▶ TASK OBJECTIVE: Turn every line of the entries below into a numbered list, leaving out the blank lines.
---------- RECORDS SUPPLIED
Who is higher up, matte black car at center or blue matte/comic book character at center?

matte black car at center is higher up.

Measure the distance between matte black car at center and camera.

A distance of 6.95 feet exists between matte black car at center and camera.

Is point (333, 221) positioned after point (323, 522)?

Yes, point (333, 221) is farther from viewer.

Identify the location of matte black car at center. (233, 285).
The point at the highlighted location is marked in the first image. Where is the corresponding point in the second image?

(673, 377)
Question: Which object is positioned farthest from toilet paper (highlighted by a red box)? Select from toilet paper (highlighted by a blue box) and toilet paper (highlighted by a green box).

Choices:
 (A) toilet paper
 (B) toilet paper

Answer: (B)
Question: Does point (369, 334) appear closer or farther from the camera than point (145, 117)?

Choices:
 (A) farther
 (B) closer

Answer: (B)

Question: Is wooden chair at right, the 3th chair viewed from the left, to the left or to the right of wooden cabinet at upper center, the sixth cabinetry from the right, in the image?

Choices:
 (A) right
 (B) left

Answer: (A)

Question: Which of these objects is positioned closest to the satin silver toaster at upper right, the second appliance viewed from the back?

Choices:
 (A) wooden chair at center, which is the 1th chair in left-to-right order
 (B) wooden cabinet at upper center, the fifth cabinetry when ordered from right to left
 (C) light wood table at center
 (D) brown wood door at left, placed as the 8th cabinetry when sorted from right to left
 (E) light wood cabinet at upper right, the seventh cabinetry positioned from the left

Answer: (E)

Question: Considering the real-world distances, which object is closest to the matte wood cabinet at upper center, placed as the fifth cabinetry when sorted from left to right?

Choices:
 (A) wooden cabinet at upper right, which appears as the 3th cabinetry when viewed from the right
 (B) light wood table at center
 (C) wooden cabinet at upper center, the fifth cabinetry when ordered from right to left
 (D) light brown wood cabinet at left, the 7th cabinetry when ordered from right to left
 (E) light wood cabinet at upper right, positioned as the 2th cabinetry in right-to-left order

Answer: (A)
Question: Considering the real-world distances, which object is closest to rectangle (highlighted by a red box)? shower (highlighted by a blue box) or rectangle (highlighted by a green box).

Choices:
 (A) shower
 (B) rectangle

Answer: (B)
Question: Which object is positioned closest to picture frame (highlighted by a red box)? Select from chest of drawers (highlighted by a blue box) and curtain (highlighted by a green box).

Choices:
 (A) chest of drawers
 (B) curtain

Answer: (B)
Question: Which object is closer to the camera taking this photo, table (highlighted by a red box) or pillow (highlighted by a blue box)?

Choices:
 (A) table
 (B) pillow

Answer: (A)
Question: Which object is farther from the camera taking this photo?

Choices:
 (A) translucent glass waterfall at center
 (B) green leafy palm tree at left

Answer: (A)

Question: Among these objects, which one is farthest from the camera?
--------------------
▶ EXERCISE ANSWER:
1. Who is higher up, matte black car at center or blue matte/comic book character at center?
2. matte black car at center is higher up.
3. Measure the distance between matte black car at center and camera.
4. A distance of 6.95 feet exists between matte black car at center and camera.
5. Is point (333, 221) positioned after point (323, 522)?
6. Yes, point (333, 221) is farther from viewer.
7. Identify the location of matte black car at center. (233, 285).
8. The point at the highlighted location is marked in the first image. Where is the corresponding point in the second image?
9. (673, 377)
10. Question: Which object is positioned farthest from toilet paper (highlighted by a red box)? Select from toilet paper (highlighted by a blue box) and toilet paper (highlighted by a green box).
11. Choices:
12.  (A) toilet paper
13.  (B) toilet paper
14. Answer: (B)
15. Question: Does point (369, 334) appear closer or farther from the camera than point (145, 117)?
16. Choices:
17.  (A) farther
18.  (B) closer
19. Answer: (B)
20. Question: Is wooden chair at right, the 3th chair viewed from the left, to the left or to the right of wooden cabinet at upper center, the sixth cabinetry from the right, in the image?
21. Choices:
22.  (A) right
23.  (B) left
24. Answer: (A)
25. Question: Which of these objects is positioned closest to the satin silver toaster at upper right, the second appliance viewed from the back?
26. Choices:
27.  (A) wooden chair at center, which is the 1th chair in left-to-right order
28.  (B) wooden cabinet at upper center, the fifth cabinetry when ordered from right to left
29.  (C) light wood table at center
30.  (D) brown wood door at left, placed as the 8th cabinetry when sorted from right to left
31.  (E) light wood cabinet at upper right, the seventh cabinetry positioned from the left
32. Answer: (E)
33. Question: Considering the real-world distances, which object is closest to the matte wood cabinet at upper center, placed as the fifth cabinetry when sorted from left to right?
34. Choices:
35.  (A) wooden cabinet at upper right, which appears as the 3th cabinetry when viewed from the right
36.  (B) light wood table at center
37.  (C) wooden cabinet at upper center, the fifth cabinetry when ordered from right to left
38.  (D) light brown wood cabinet at left, the 7th cabinetry when ordered from right to left
39.  (E) light wood cabinet at upper right, positioned as the 2th cabinetry in right-to-left order
40. Answer: (A)
41. Question: Considering the real-world distances, which object is closest to rectangle (highlighted by a red box)? shower (highlighted by a blue box) or rectangle (highlighted by a green box).
42. Choices:
43.  (A) shower
44.  (B) rectangle
45. Answer: (B)
46. Question: Which object is positioned closest to picture frame (highlighted by a red box)? Select from chest of drawers (highlighted by a blue box) and curtain (highlighted by a green box).
47. Choices:
48.  (A) chest of drawers
49.  (B) curtain
50. Answer: (B)
51. Question: Which object is closer to the camera taking this photo, table (highlighted by a red box) or pillow (highlighted by a blue box)?
52. Choices:
53.  (A) table
54.  (B) pillow
55. Answer: (A)
56. Question: Which object is farther from the camera taking this photo?
57. Choices:
58.  (A) translucent glass waterfall at center
59.  (B) green leafy palm tree at left
60. Answer: (A)
61. Question: Among these objects, which one is farthest from the camera?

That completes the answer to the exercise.